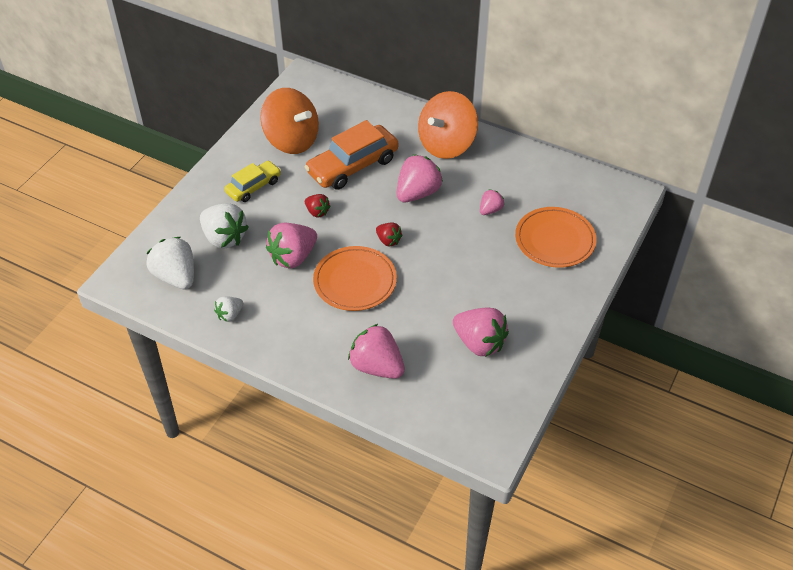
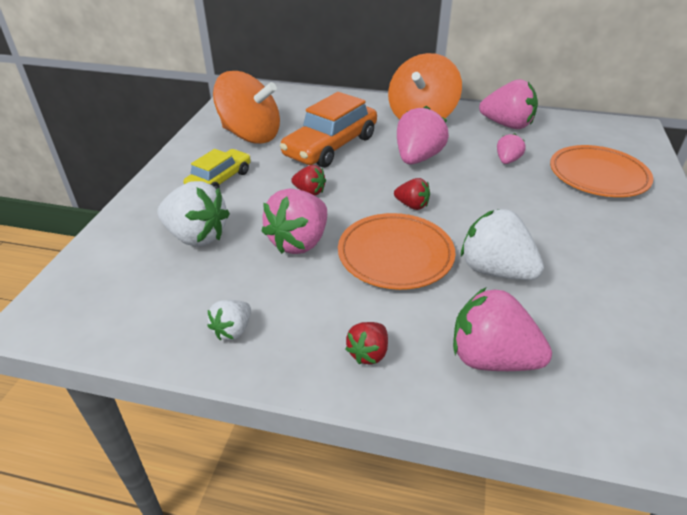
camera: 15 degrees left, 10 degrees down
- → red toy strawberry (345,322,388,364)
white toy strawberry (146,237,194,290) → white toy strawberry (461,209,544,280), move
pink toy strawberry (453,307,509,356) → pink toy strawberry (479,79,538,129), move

● Work order
The answer should contain nothing except the lines from the one with "- → red toy strawberry (345,322,388,364)" to the end of the material above, each given again exactly.

● Response to the task
- → red toy strawberry (345,322,388,364)
white toy strawberry (146,237,194,290) → white toy strawberry (461,209,544,280), move
pink toy strawberry (453,307,509,356) → pink toy strawberry (479,79,538,129), move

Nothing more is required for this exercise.